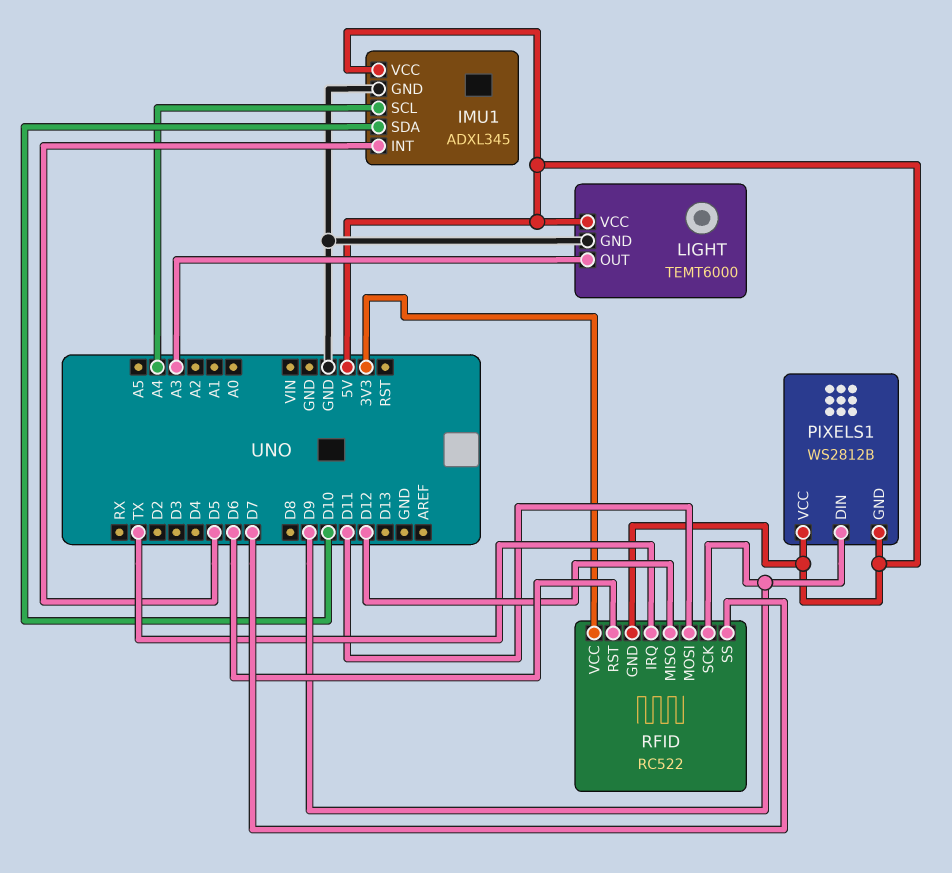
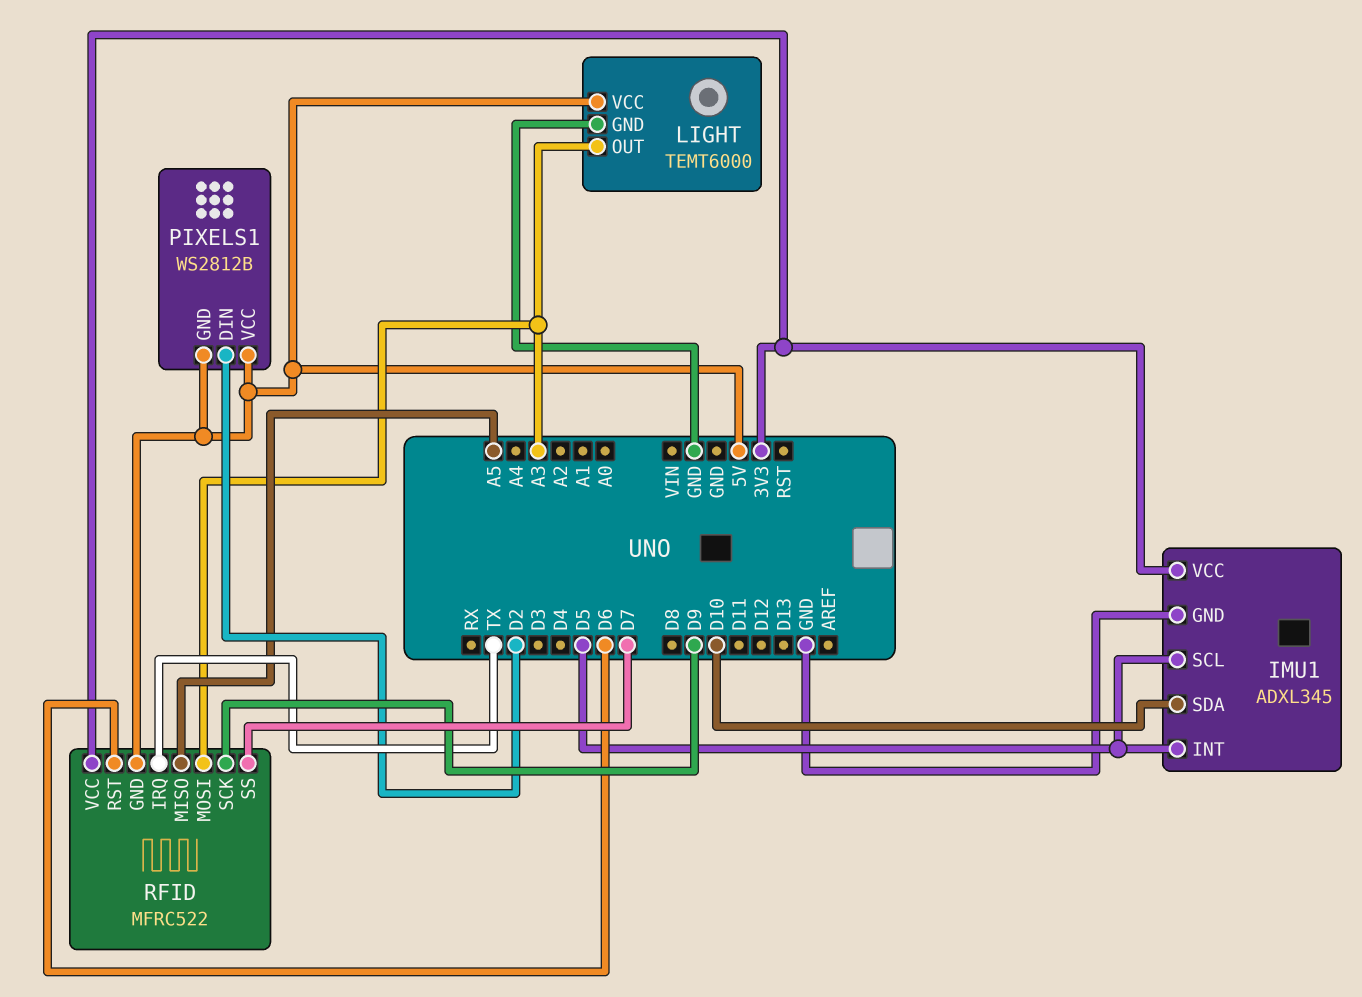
IMU1 pin SCL: A4 -> D5
IMU1 pin VCC: 5V -> 3V3
PIXELS1 pin DIN: D9 -> D2
RFID: RC522 -> MFRC522
RFID pin MISO: D12 -> A5
RFID pin MOSI: D11 -> A3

- - - - -

▸ **Task brief**: Count each line above where the word "RFID" appears, and answer with nothing except that count.

▸ **Reply**: 3